INSTRUCTIONS TO FOLLOW
Exclude the pictures; give every entry again exactly as written.

Data entries
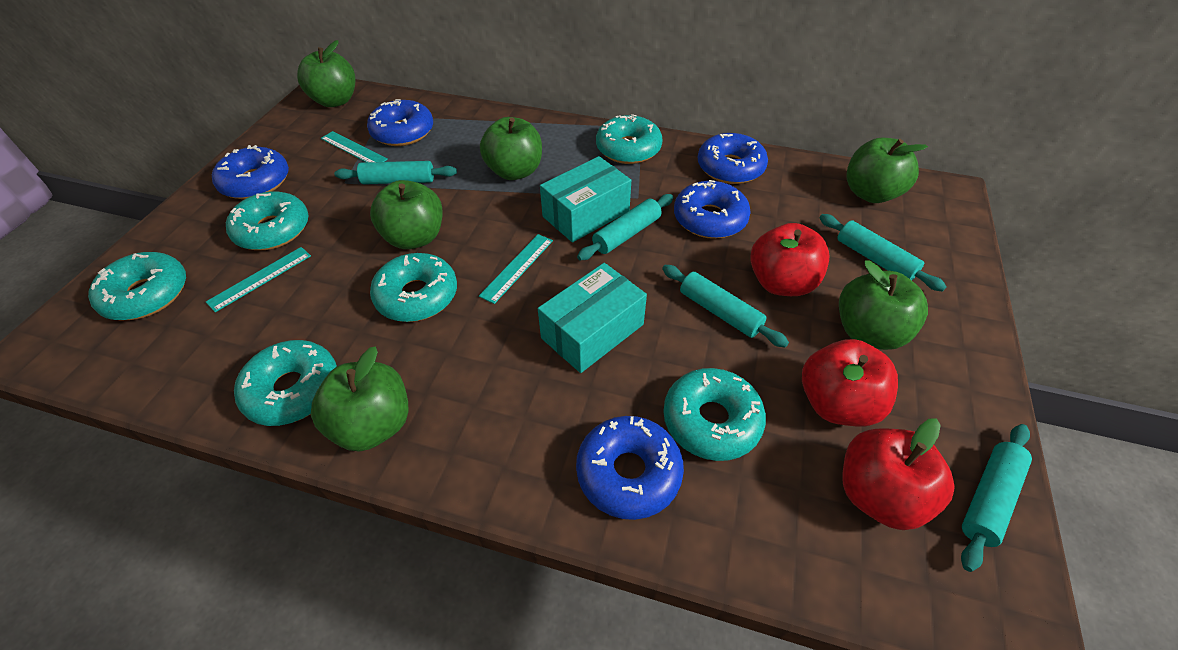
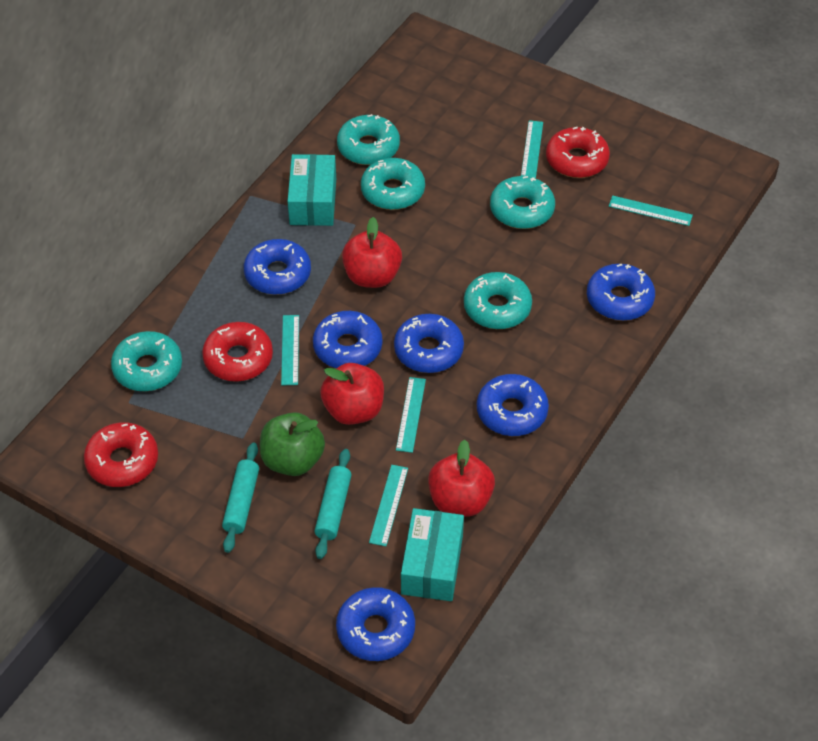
blue donut: [212,145,289,199] [367,99,433,146] [576,416,684,520] [674,180,751,239] [697,133,768,184] = 5 -> [244,239,311,295] [313,311,382,368] [336,587,415,661] [394,314,464,373] [477,374,549,436] [587,264,655,321] = 6
green apple: [297,40,355,107] [311,347,409,452] [370,180,443,249] [480,117,542,180] [839,260,928,350] [846,138,928,203] = 6 -> [260,412,325,476] = 1
red donut: none = 0 -> [84,422,158,487] [202,322,273,382] [546,127,610,178] = 3
turquoise donut: [88,252,186,320] [226,191,309,250] [234,340,337,426] [370,253,457,322] [596,114,663,164] [663,368,766,461] = 6 -> [111,331,182,392] [337,114,400,165] [361,158,425,210] [464,272,532,329] [490,176,555,229] = 5
turquoise rolling pin: [334,161,457,184] [577,194,673,260] [662,265,789,347] [819,214,947,292] [961,424,1032,572] = 5 -> [222,442,259,553] [314,449,352,559] = 2
turquoise ruler: [206,247,311,312] [321,131,388,162] [479,234,553,304] = 3 -> [281,315,299,385] [369,465,408,546] [396,377,426,453] [521,120,543,178] [609,196,693,226] = 5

TASK RESPONSE
blue donut: [212,145,289,199] [367,99,433,146] [576,416,684,520] [674,180,751,239] [697,133,768,184] = 5 -> [244,239,311,295] [313,311,382,368] [336,587,415,661] [394,314,464,373] [477,374,549,436] [587,264,655,321] = 6
green apple: [297,40,355,107] [311,347,409,452] [370,180,443,249] [480,117,542,180] [839,260,928,350] [846,138,928,203] = 6 -> [260,412,325,476] = 1
red donut: none = 0 -> [84,422,158,487] [202,322,273,382] [546,127,610,178] = 3
turquoise donut: [88,252,186,320] [226,191,309,250] [234,340,337,426] [370,253,457,322] [596,114,663,164] [663,368,766,461] = 6 -> [111,331,182,392] [337,114,400,165] [361,158,425,210] [464,272,532,329] [490,176,555,229] = 5
turquoise rolling pin: [334,161,457,184] [577,194,673,260] [662,265,789,347] [819,214,947,292] [961,424,1032,572] = 5 -> [222,442,259,553] [314,449,352,559] = 2
turquoise ruler: [206,247,311,312] [321,131,388,162] [479,234,553,304] = 3 -> [281,315,299,385] [369,465,408,546] [396,377,426,453] [521,120,543,178] [609,196,693,226] = 5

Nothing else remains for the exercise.